**EXERCISE AIM:**
From the entries below, pull out each line where "slope" appears.

**SOURCE MATERIAL:**

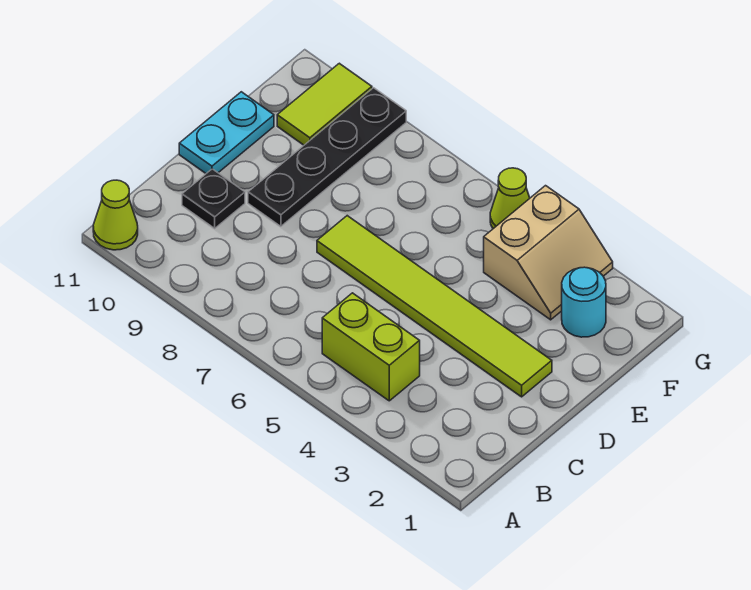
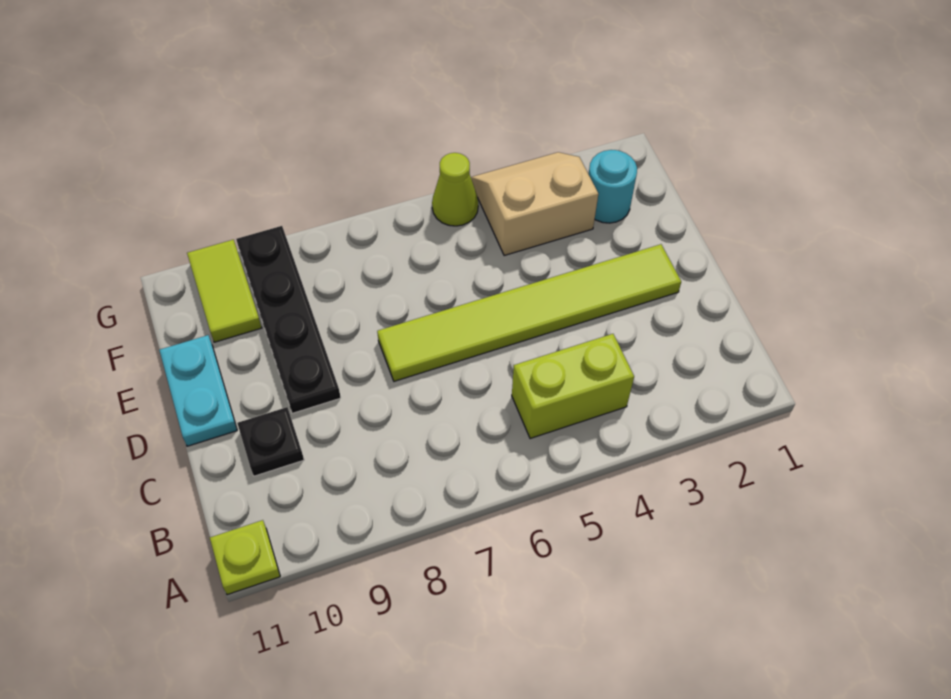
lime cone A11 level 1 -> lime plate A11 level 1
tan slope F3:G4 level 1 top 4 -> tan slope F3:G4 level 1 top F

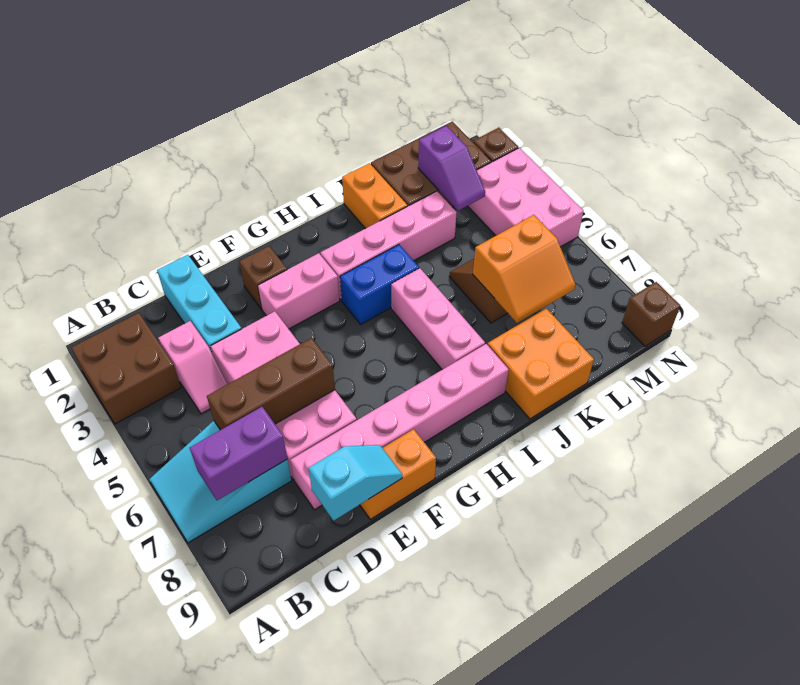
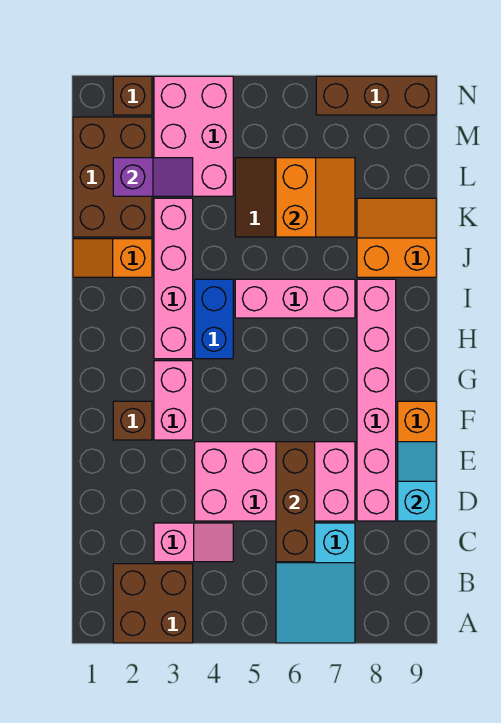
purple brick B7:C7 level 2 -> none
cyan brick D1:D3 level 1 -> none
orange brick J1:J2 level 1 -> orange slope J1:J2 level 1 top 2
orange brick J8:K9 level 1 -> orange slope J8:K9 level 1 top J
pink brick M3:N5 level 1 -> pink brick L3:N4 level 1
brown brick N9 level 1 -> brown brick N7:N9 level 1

**SOLUTION TO THE EXERCISE:**
tan slope F3:G4 level 1 top 4 -> tan slope F3:G4 level 1 top F
orange brick J1:J2 level 1 -> orange slope J1:J2 level 1 top 2
orange brick J8:K9 level 1 -> orange slope J8:K9 level 1 top J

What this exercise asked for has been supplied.